■ Work request: Your answer should be only the lines below from the one with "red fish: 7 -> 8" to the one with "white plane: 5 -> 3", repeated exactly, ends included.
=== Recorded data ===
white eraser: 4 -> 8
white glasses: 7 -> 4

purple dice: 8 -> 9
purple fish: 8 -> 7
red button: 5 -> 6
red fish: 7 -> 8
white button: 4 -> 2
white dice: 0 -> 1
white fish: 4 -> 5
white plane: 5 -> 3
===
=== Recorded data ===
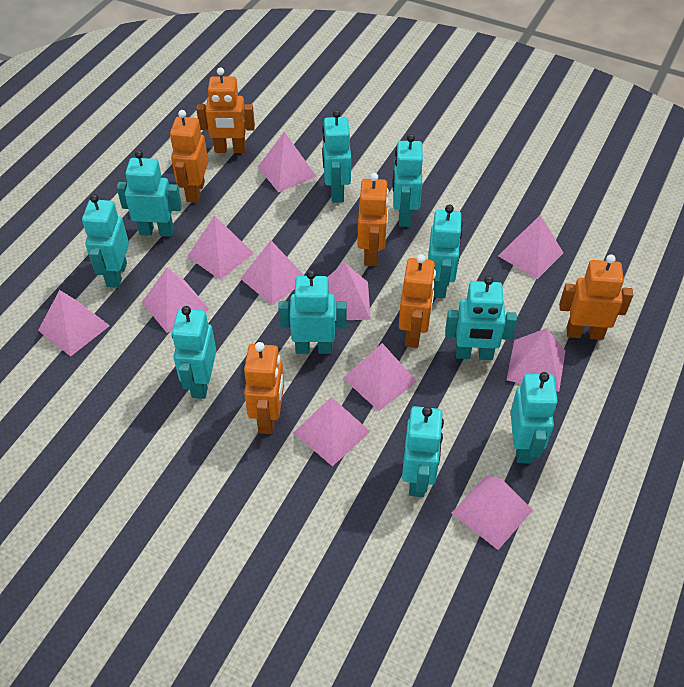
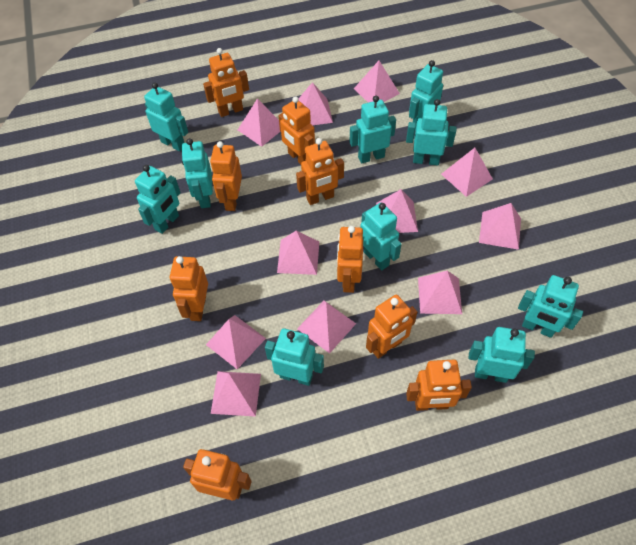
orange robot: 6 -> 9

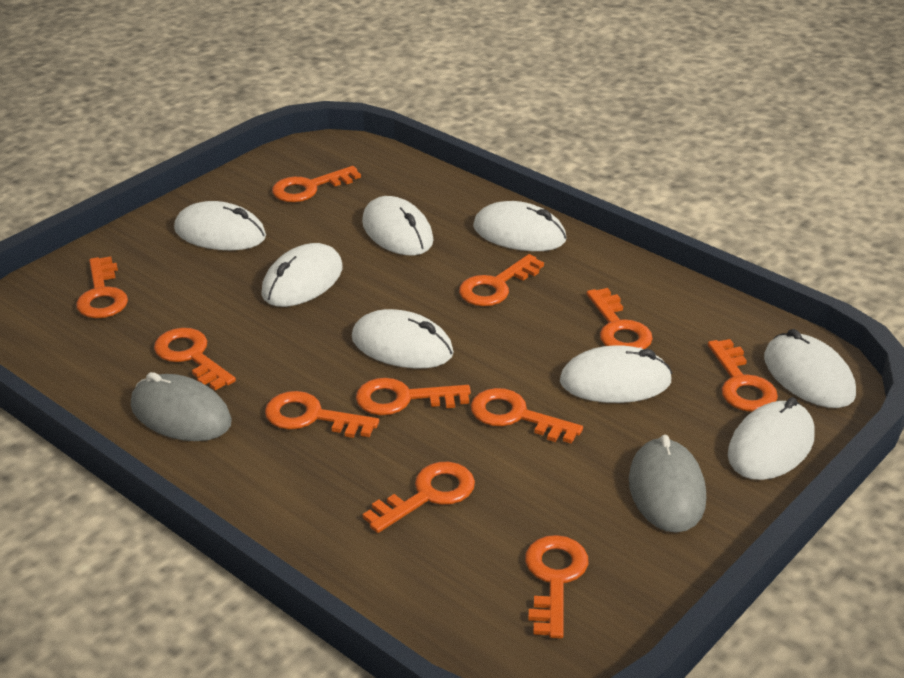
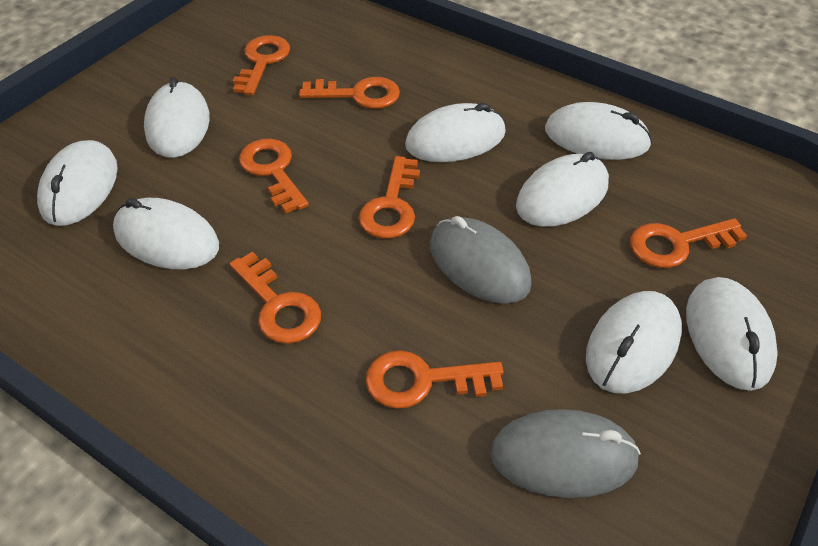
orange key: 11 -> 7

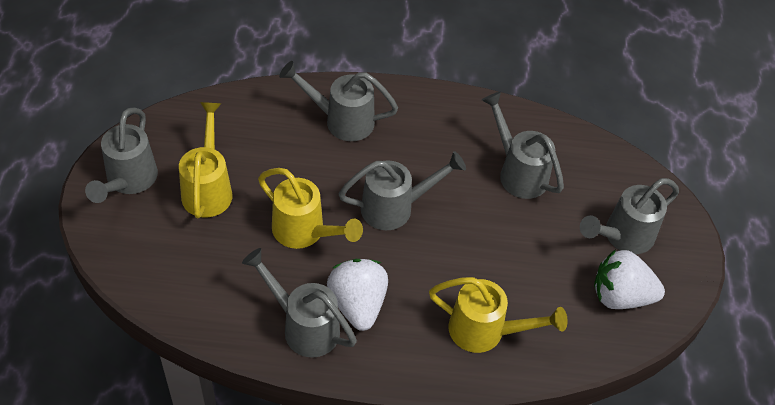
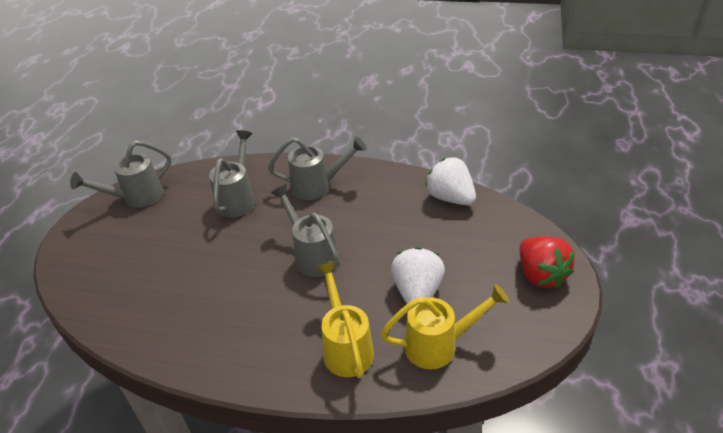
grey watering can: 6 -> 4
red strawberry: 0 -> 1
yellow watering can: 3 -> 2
===
=== Recorded data ===
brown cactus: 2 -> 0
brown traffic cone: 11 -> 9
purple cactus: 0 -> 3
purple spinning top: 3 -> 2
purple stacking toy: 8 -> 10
===
■ Solution below:
red fish: 7 -> 8
white button: 4 -> 2
white dice: 0 -> 1
white fish: 4 -> 5
white plane: 5 -> 3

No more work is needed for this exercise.